Your goal:
Can you copy the entries below word for word, from their first line up to and including the line with "Image resolution: width=512 pixels, height=384 pixels. In"?

**** Dataset records

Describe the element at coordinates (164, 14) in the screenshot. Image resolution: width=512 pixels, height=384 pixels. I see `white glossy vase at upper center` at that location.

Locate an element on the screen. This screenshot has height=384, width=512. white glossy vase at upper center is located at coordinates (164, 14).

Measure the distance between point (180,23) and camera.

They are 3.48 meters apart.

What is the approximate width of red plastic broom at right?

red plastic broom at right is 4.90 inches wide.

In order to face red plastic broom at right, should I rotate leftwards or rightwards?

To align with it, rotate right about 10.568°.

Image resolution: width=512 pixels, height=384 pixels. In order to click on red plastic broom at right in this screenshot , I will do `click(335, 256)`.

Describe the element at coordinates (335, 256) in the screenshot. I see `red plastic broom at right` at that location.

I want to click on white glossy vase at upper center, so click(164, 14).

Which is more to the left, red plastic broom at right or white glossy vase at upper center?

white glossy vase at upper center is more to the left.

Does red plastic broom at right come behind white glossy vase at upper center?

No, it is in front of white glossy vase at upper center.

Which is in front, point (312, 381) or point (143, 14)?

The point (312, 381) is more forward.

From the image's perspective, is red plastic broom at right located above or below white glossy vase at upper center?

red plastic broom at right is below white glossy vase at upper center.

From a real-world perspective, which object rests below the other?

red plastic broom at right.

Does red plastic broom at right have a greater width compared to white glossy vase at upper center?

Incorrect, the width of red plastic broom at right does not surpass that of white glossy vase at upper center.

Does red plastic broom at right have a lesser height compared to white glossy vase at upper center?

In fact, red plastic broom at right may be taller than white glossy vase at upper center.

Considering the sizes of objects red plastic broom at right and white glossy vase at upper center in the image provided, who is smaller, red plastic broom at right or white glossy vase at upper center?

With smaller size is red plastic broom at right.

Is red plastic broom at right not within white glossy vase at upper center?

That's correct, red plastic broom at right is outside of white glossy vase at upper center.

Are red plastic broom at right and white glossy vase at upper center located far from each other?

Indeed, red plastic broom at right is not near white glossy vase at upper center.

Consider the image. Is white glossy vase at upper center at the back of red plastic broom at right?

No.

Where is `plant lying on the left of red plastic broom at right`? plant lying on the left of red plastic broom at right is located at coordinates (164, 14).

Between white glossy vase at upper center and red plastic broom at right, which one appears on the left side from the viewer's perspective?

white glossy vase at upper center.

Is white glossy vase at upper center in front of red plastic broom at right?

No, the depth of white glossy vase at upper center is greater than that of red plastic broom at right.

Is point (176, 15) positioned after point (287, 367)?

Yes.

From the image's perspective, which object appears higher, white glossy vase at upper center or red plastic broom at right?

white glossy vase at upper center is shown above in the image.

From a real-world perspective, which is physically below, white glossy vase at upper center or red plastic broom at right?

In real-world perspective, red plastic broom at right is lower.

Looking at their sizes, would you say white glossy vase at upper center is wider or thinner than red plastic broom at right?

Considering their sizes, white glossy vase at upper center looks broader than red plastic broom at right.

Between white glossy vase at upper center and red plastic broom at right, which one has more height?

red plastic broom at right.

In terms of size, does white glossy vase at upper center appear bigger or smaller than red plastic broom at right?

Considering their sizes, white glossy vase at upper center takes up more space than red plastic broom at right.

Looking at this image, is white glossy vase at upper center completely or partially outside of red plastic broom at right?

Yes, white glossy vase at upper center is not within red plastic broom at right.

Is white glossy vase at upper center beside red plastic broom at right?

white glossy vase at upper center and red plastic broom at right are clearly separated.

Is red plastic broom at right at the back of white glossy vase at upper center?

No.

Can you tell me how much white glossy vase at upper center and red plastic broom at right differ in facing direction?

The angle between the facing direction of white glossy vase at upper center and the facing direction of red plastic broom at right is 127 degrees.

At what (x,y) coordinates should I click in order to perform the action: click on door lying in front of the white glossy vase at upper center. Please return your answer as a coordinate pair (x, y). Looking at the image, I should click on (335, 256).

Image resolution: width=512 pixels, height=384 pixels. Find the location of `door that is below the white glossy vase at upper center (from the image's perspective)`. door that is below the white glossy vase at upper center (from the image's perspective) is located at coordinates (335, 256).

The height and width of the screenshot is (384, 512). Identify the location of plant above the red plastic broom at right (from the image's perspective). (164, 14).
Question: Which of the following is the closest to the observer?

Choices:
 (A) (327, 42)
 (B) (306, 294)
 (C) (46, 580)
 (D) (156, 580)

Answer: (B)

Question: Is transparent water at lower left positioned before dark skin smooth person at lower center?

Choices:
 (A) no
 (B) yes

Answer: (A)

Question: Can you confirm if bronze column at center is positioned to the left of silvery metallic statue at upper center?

********

Answer for this exercise:
Describe the element at coordinates (164, 14) in the screenshot. Image resolution: width=512 pixels, height=384 pixels. I see `white glossy vase at upper center` at that location.

Locate an element on the screen. This screenshot has height=384, width=512. white glossy vase at upper center is located at coordinates (164, 14).

Measure the distance between point (180,23) and camera.

They are 3.48 meters apart.

What is the approximate width of red plastic broom at right?

red plastic broom at right is 4.90 inches wide.

In order to face red plastic broom at right, should I rotate leftwards or rightwards?

To align with it, rotate right about 10.568°.

Image resolution: width=512 pixels, height=384 pixels. In order to click on red plastic broom at right in this screenshot , I will do `click(335, 256)`.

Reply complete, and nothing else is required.